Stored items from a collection
+===+

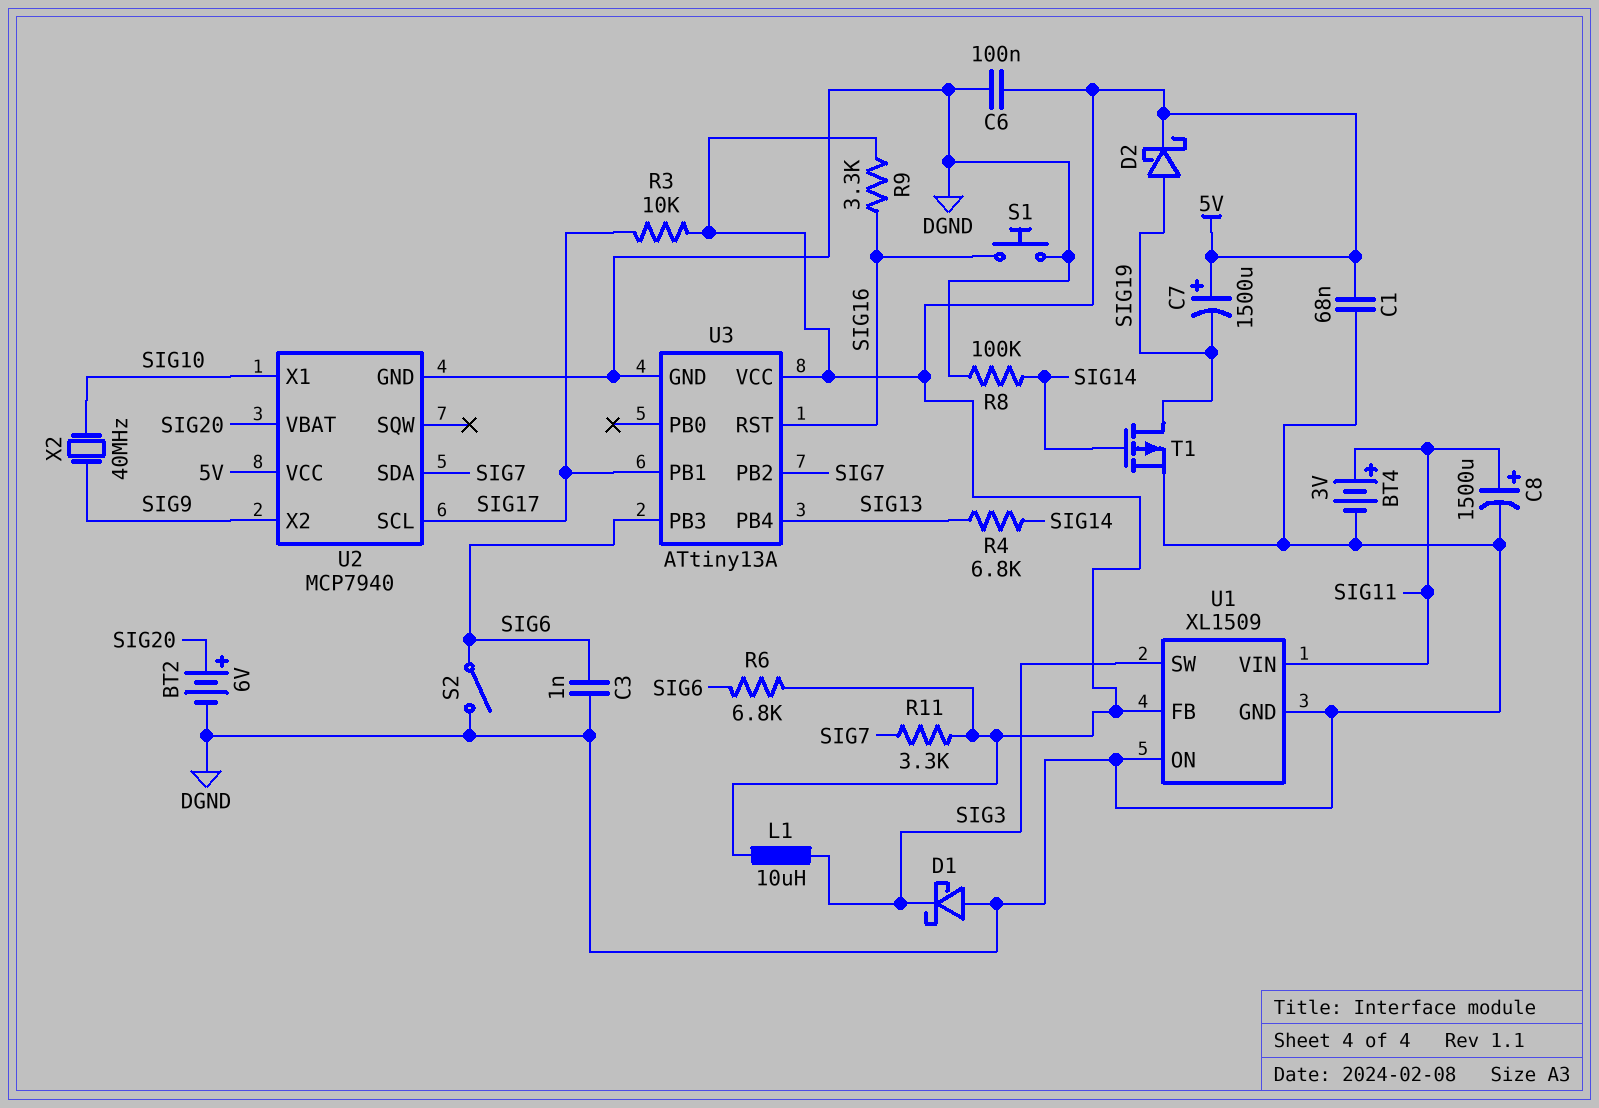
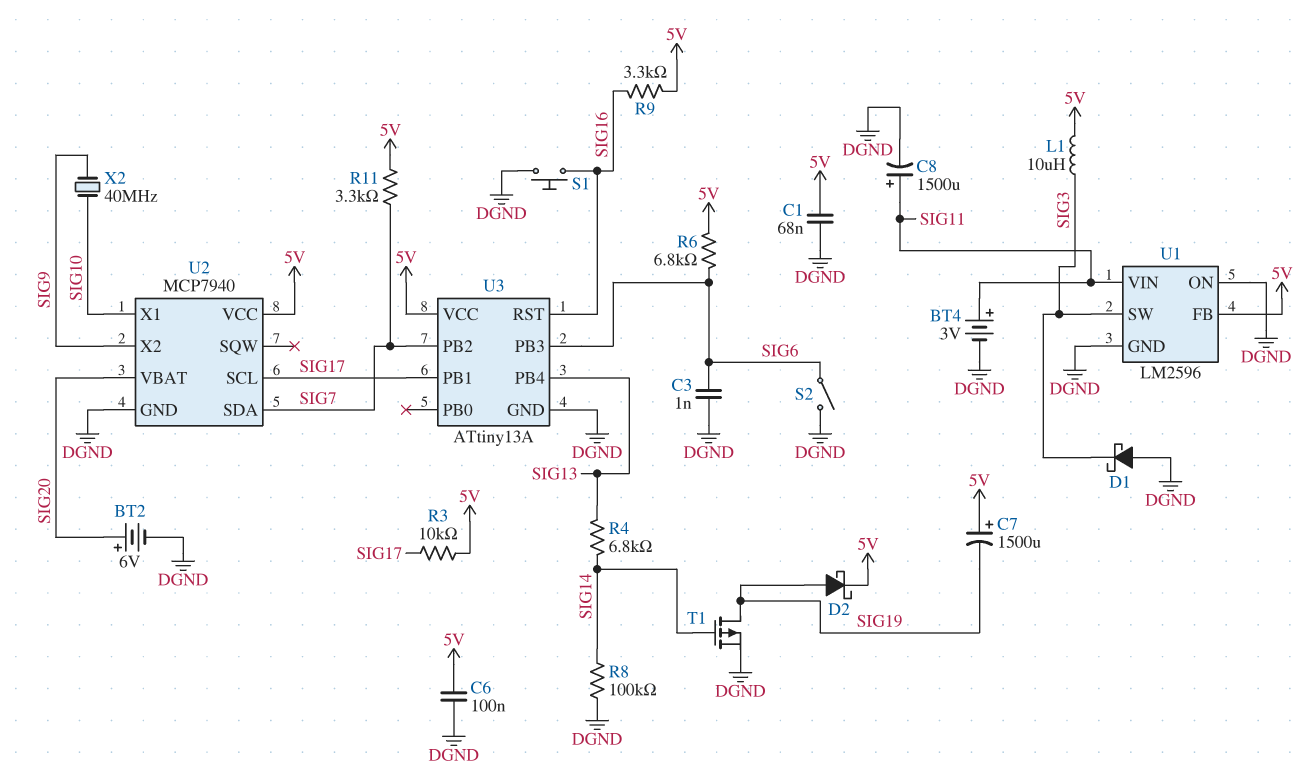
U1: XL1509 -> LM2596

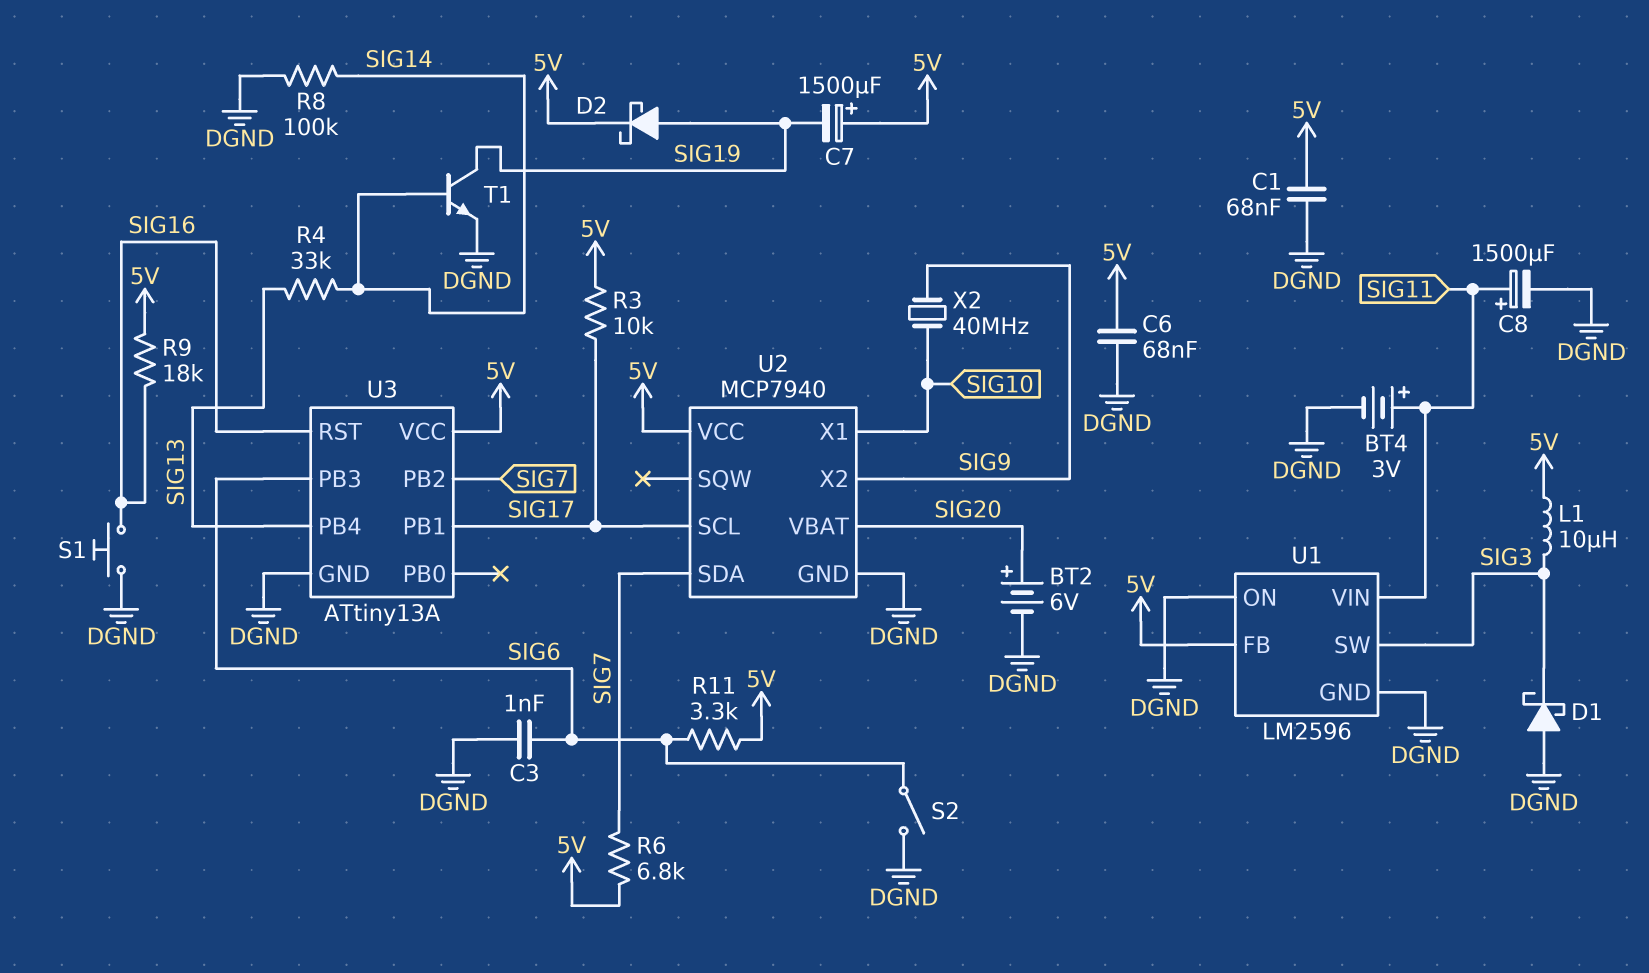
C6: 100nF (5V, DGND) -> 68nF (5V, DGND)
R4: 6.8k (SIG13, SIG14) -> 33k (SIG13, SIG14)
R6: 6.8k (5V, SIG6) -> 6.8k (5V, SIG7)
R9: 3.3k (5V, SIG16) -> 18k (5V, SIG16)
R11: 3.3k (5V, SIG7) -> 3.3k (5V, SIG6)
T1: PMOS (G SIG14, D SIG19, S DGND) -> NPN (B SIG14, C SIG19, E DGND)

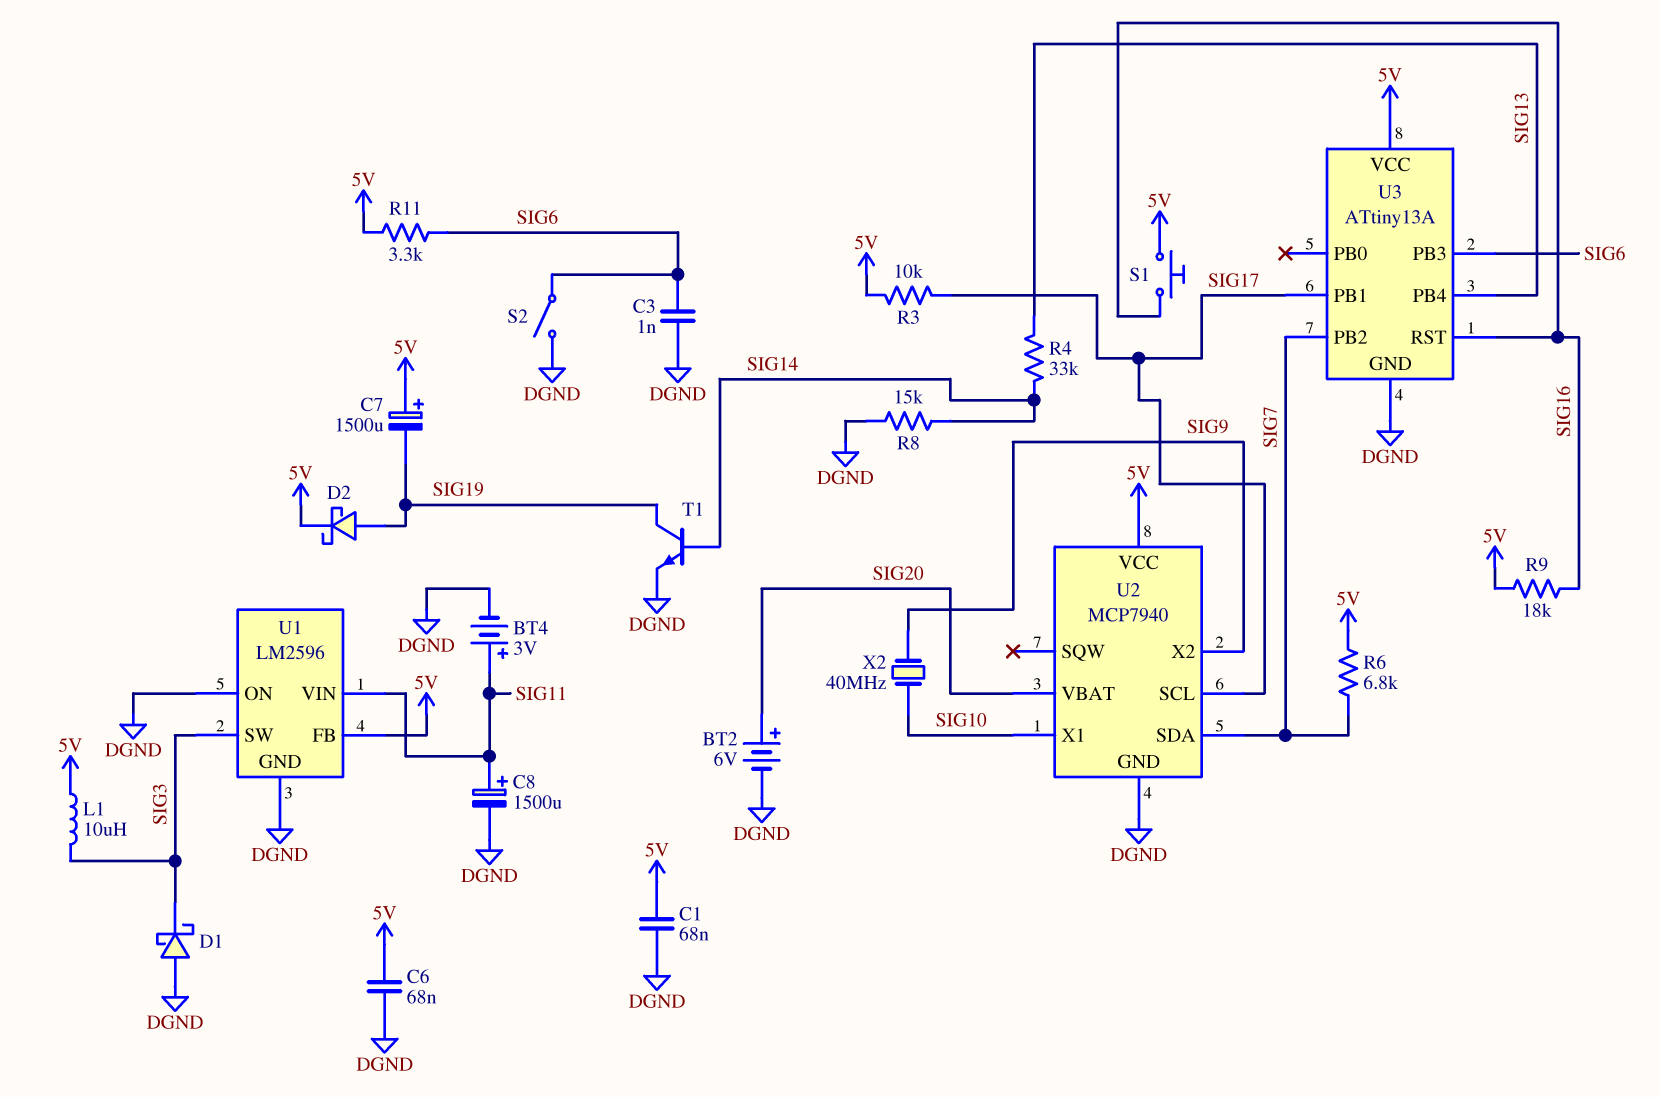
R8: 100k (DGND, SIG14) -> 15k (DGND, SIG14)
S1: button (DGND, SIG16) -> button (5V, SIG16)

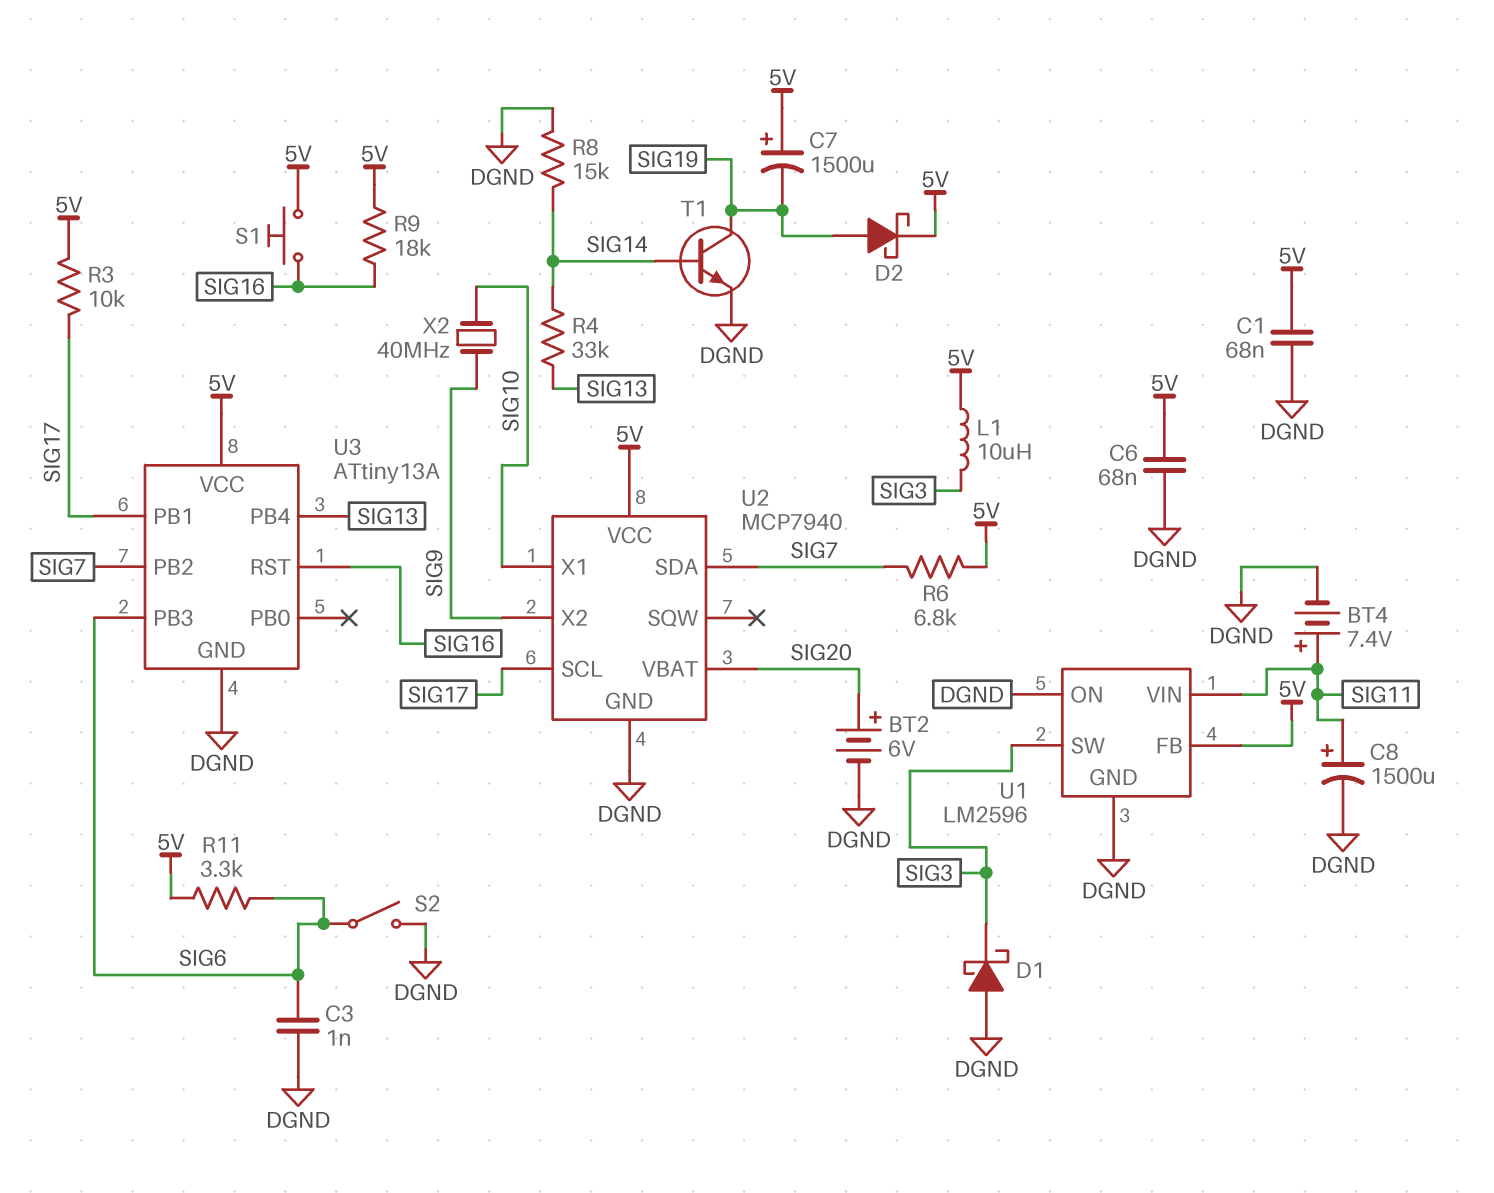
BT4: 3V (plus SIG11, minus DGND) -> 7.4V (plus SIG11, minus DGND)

+===+

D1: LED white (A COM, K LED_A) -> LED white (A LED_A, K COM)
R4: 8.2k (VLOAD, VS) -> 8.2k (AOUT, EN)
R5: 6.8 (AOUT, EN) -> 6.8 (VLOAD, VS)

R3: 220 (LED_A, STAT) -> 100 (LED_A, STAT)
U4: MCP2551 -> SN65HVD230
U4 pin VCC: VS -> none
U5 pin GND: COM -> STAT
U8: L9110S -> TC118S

+===+

*WHAT IS BEING ASKED*: Drop the pictures; return the lines above from the line containing "S1: button (DGND, SIG16)" to the line containing "BT4: 3V (plus", both included, exactly.

*EXERCISE RESULT*:
S1: button (DGND, SIG16) -> button (5V, SIG16)

BT4: 3V (plus SIG11, minus DGND) -> 7.4V (plus SIG11, minus DGND)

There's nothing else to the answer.